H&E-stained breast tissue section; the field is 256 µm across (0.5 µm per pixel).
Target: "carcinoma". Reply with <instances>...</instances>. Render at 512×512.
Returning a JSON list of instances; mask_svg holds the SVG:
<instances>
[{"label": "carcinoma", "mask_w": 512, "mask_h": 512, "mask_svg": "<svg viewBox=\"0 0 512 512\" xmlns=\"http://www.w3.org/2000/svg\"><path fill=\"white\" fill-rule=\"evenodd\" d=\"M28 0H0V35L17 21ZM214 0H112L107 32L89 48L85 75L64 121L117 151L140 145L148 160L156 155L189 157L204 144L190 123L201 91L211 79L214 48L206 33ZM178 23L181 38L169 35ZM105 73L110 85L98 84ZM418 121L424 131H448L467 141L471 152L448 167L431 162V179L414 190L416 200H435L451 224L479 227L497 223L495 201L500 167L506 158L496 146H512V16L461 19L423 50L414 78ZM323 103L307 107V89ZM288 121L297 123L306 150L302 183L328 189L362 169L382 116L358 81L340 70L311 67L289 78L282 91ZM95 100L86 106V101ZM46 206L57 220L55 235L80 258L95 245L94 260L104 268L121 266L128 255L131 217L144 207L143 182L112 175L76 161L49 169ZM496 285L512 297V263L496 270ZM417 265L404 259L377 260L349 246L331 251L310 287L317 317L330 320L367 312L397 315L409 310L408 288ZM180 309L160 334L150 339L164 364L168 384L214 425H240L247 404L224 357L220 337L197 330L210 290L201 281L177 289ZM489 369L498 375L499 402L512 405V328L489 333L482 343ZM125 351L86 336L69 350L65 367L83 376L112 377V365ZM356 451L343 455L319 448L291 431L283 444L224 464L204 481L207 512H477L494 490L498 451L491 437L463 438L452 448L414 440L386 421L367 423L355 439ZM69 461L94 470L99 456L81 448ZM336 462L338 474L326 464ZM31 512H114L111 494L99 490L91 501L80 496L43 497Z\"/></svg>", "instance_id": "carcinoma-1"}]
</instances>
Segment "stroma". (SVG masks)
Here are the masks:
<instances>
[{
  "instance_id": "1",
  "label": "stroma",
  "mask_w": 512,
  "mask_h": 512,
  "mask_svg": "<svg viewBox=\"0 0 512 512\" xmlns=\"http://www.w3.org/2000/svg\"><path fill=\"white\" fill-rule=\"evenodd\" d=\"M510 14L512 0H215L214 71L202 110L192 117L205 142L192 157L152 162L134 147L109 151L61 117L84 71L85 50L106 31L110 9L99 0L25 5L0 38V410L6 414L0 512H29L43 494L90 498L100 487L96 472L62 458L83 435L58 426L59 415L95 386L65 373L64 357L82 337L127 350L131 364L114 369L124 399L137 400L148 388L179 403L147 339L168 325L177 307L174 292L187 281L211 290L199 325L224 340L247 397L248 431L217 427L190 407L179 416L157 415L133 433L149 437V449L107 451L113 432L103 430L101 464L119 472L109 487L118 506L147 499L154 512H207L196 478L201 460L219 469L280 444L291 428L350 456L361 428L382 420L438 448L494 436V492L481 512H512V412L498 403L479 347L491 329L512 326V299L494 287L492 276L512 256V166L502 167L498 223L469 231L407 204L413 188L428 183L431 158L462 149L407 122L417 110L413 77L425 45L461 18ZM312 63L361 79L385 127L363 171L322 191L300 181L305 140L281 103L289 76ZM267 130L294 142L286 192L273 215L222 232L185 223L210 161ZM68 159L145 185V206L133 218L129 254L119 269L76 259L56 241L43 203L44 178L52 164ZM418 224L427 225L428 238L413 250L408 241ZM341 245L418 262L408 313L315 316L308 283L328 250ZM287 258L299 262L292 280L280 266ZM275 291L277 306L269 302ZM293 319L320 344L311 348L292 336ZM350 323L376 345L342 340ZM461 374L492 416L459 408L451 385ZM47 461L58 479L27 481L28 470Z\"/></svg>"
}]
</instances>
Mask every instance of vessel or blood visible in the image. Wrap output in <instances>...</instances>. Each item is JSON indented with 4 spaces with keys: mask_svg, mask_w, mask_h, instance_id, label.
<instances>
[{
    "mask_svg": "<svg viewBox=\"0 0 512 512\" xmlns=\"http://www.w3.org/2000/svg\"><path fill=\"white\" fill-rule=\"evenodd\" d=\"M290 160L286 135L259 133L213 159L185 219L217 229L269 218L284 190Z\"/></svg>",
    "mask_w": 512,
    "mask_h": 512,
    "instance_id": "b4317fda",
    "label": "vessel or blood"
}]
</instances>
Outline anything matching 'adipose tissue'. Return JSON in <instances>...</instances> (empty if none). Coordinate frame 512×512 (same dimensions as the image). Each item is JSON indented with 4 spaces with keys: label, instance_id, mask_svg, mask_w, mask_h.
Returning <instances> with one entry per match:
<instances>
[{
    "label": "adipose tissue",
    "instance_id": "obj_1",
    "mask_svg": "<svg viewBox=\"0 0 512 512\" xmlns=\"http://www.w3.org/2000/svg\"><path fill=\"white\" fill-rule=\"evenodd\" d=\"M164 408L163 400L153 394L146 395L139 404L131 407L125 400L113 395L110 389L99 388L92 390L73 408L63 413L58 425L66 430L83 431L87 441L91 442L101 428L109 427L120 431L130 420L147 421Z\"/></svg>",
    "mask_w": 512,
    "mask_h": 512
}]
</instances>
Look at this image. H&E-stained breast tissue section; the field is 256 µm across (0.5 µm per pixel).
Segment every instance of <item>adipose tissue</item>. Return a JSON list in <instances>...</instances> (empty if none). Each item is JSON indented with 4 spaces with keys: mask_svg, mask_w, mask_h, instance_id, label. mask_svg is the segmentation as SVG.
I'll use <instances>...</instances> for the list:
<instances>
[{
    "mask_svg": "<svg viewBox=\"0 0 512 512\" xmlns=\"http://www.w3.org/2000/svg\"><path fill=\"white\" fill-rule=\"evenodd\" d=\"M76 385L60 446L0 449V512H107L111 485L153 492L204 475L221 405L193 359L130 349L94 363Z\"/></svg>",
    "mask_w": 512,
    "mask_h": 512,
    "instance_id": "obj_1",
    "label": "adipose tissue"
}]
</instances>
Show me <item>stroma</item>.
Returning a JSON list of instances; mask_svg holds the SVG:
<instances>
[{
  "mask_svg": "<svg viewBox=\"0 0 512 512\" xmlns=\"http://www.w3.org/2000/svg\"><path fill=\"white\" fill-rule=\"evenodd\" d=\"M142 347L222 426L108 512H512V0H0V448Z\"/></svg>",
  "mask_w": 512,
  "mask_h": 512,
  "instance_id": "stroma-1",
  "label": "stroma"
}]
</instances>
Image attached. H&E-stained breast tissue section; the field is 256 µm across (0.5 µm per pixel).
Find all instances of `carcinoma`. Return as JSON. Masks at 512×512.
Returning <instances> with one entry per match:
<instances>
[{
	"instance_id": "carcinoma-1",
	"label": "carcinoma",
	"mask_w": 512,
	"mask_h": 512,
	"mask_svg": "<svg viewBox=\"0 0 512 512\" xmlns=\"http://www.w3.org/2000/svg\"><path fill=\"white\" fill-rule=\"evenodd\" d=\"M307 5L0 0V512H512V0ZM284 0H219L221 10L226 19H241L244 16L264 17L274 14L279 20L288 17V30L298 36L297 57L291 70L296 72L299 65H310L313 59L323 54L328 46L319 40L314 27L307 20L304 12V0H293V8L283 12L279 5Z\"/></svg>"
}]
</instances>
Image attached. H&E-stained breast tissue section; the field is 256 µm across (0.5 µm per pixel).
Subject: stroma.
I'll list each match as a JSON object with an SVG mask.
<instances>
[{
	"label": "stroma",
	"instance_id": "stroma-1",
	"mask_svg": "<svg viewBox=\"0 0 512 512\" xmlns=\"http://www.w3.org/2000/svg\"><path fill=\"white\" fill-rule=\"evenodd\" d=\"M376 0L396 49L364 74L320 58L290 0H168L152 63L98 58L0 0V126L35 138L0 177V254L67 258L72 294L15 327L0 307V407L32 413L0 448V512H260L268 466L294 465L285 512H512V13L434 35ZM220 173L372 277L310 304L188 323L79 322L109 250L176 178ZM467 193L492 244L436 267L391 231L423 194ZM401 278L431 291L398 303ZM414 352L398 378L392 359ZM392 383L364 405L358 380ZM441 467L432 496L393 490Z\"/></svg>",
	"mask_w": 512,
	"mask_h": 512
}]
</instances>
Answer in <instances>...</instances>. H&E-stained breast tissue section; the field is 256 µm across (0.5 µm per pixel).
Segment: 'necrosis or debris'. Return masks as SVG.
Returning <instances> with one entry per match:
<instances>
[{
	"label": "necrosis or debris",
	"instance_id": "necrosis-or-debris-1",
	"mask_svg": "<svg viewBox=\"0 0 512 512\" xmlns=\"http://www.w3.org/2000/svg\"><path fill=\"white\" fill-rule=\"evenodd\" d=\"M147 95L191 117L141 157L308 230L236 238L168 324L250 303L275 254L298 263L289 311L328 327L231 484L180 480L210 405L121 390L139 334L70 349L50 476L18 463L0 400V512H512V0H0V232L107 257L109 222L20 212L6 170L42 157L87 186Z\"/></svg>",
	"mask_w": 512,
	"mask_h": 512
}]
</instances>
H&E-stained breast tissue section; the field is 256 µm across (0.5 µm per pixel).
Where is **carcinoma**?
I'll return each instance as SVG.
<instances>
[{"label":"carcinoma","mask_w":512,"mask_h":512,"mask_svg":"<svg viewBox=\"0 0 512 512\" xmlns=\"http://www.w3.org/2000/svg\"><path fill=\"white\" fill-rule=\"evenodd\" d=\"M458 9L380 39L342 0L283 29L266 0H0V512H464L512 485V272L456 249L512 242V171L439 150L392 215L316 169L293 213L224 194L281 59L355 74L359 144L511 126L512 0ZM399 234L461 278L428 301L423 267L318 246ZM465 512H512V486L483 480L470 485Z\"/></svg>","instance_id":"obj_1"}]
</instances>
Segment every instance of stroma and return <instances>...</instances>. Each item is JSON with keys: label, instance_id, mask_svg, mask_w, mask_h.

□ □ □ □ □

What needs to be done:
Your task is to reproduce exactly the lines beginning at the line containing "Show me <item>stroma</item>." and ending at the line containing "Answer in <instances>...</instances>.", inclusive.

The output:
Show me <item>stroma</item>.
Returning a JSON list of instances; mask_svg holds the SVG:
<instances>
[{
  "mask_svg": "<svg viewBox=\"0 0 512 512\" xmlns=\"http://www.w3.org/2000/svg\"><path fill=\"white\" fill-rule=\"evenodd\" d=\"M142 347L222 426L108 512H512V0H0V448Z\"/></svg>",
  "mask_w": 512,
  "mask_h": 512,
  "instance_id": "stroma-1",
  "label": "stroma"
}]
</instances>
Image attached. H&E-stained breast tissue section; the field is 256 µm across (0.5 µm per pixel).
Find all instances of `carcinoma`. Return as JSON. Masks at 512×512.
Returning <instances> with one entry per match:
<instances>
[{
	"instance_id": "carcinoma-1",
	"label": "carcinoma",
	"mask_w": 512,
	"mask_h": 512,
	"mask_svg": "<svg viewBox=\"0 0 512 512\" xmlns=\"http://www.w3.org/2000/svg\"><path fill=\"white\" fill-rule=\"evenodd\" d=\"M307 5L0 0V512H512V0ZM284 0H219L221 10L226 19H241L244 16L264 17L274 14L279 20L288 17V30L298 36L297 57L291 70L296 72L299 65H310L313 59L323 54L328 46L319 40L314 27L307 20L304 12V0H293V8L283 12L279 5Z\"/></svg>"
}]
</instances>
Image attached. H&E-stained breast tissue section; the field is 256 µm across (0.5 µm per pixel).
Subject: stroma.
I'll list each match as a JSON object with an SVG mask.
<instances>
[{
	"label": "stroma",
	"instance_id": "stroma-1",
	"mask_svg": "<svg viewBox=\"0 0 512 512\" xmlns=\"http://www.w3.org/2000/svg\"><path fill=\"white\" fill-rule=\"evenodd\" d=\"M376 0L396 49L364 74L320 58L290 0H168L152 63L98 58L0 0V126L35 138L0 177V254L67 258L72 294L15 327L0 307V407L32 413L0 448V512H260L268 466L294 465L285 512H512V13L434 35ZM220 173L372 277L310 304L188 323L79 322L109 250L176 178ZM467 193L492 244L436 267L391 231L423 194ZM401 278L431 291L398 303ZM414 352L398 378L392 359ZM392 383L364 405L358 380ZM441 467L432 496L393 490Z\"/></svg>",
	"mask_w": 512,
	"mask_h": 512
}]
</instances>
Answer in <instances>...</instances>. H&E-stained breast tissue section; the field is 256 µm across (0.5 µm per pixel).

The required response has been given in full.